### Required action
Work through the material beneath and count the lines that include "degrees"; the answer is that number alone.

### Input data
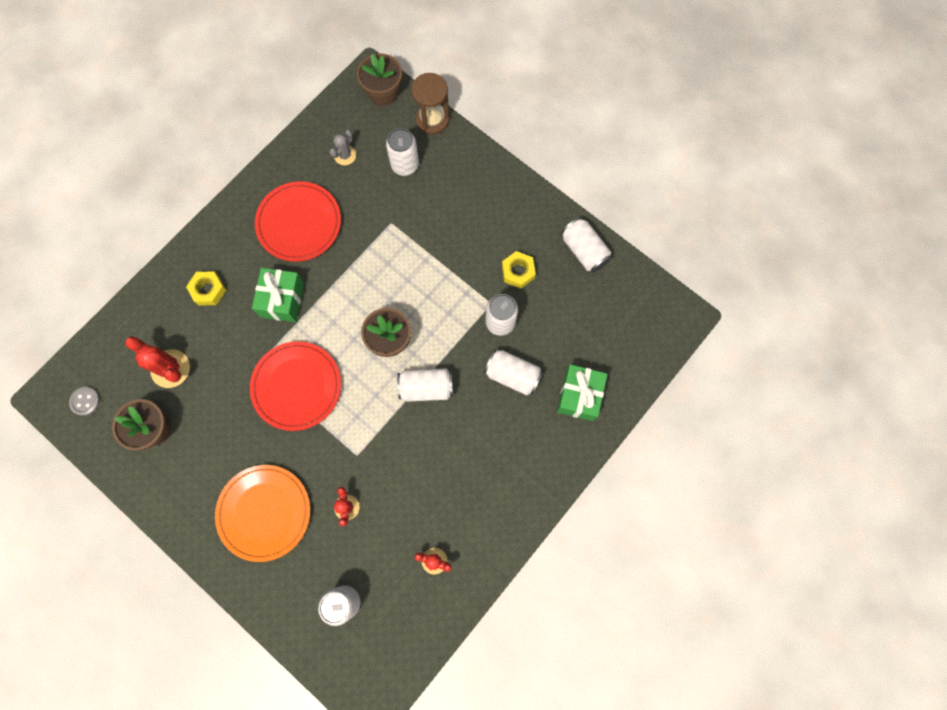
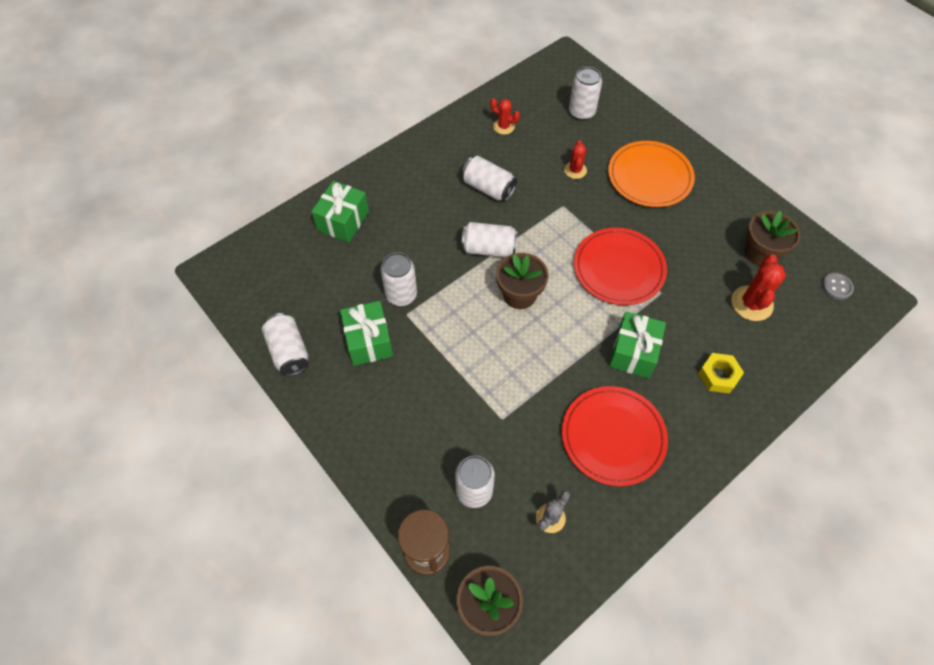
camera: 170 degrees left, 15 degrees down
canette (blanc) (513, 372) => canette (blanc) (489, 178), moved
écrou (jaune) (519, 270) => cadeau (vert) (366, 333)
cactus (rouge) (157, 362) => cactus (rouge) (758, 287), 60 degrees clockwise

### The completed task
2